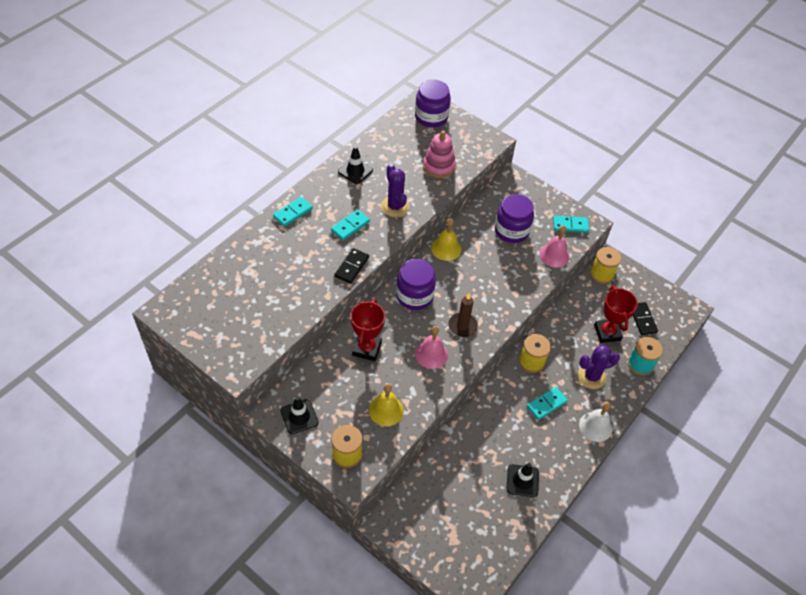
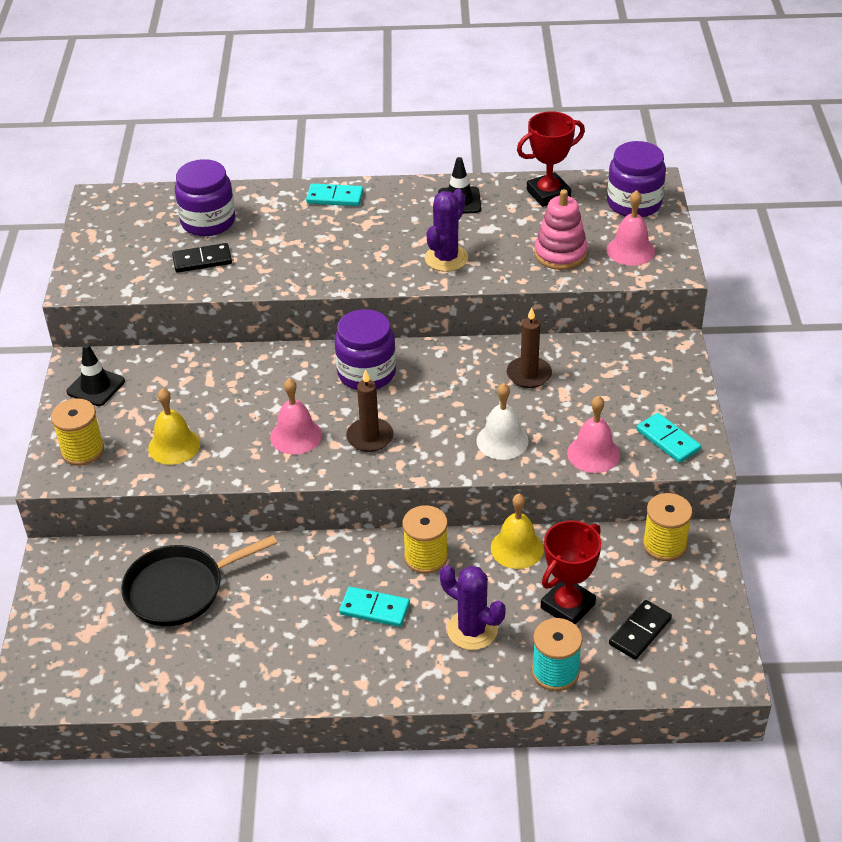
camera: 55 degrees right, 10 degrees down
(350, 226) = (370, 245): turquoise domino -> none
(352, 267) = (312, 280): black domino -> black domino (202, 260)
(367, 349) = (243, 381): red trophy -> red trophy (548, 194)
(446, 248) = (473, 356): yellow bell -> yellow bell (517, 548)
(461, 476) = (180, 589): none -> black pan
(463, 143) = (630, 250): none -> pink bell
(480, 239) = (529, 374): none -> brown candle
(511, 230) = (581, 393): purple jar -> purple jar (208, 221)
(522, 480) = (231, 650): black traffic cone -> none
(595, 426) = (393, 679): white bell -> white bell (502, 441)

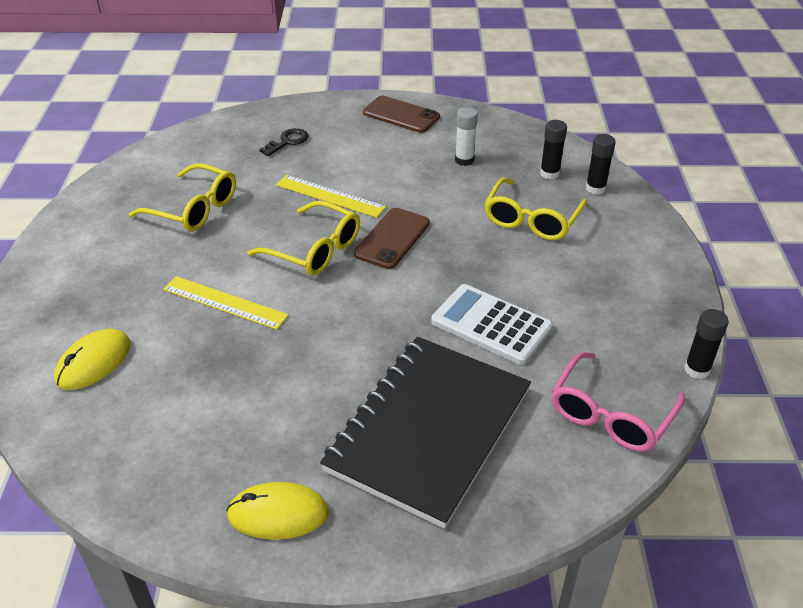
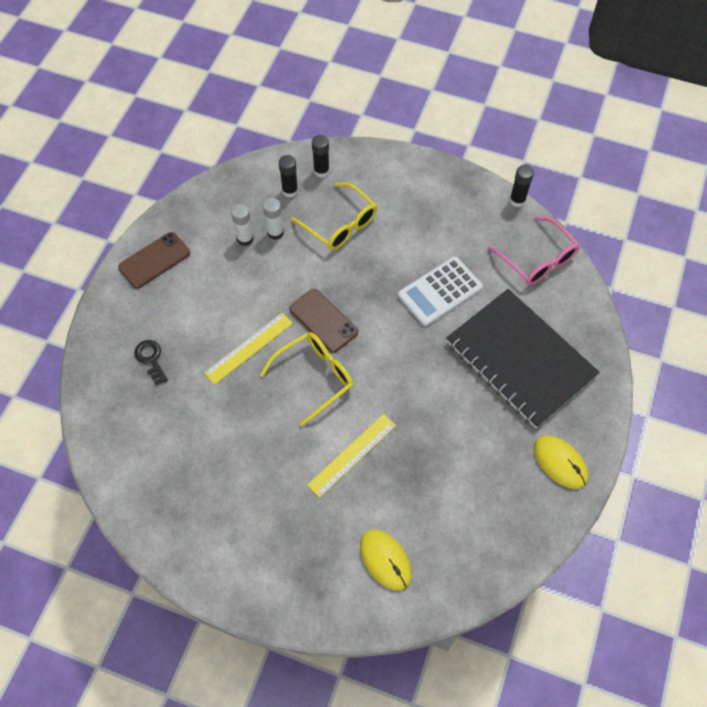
camera: 70 degrees left, 20 degrees up
(194, 209) = (219, 456): yellow glasses -> none
(278, 514) = (560, 463): yellow mouse -> yellow mouse turned 60 degrees counterclockwise
(486, 177) = (275, 233): none -> white glue stick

### WORK TASK
What is needed is an exact copy of the lines from the beginning of the data through the line containing "(461, 476) = (180, 589): none -> black pan", both included, without any pictures.

### COMPLETED EXERCISE
camera: 55 degrees right, 10 degrees down
(350, 226) = (370, 245): turquoise domino -> none
(352, 267) = (312, 280): black domino -> black domino (202, 260)
(367, 349) = (243, 381): red trophy -> red trophy (548, 194)
(446, 248) = (473, 356): yellow bell -> yellow bell (517, 548)
(461, 476) = (180, 589): none -> black pan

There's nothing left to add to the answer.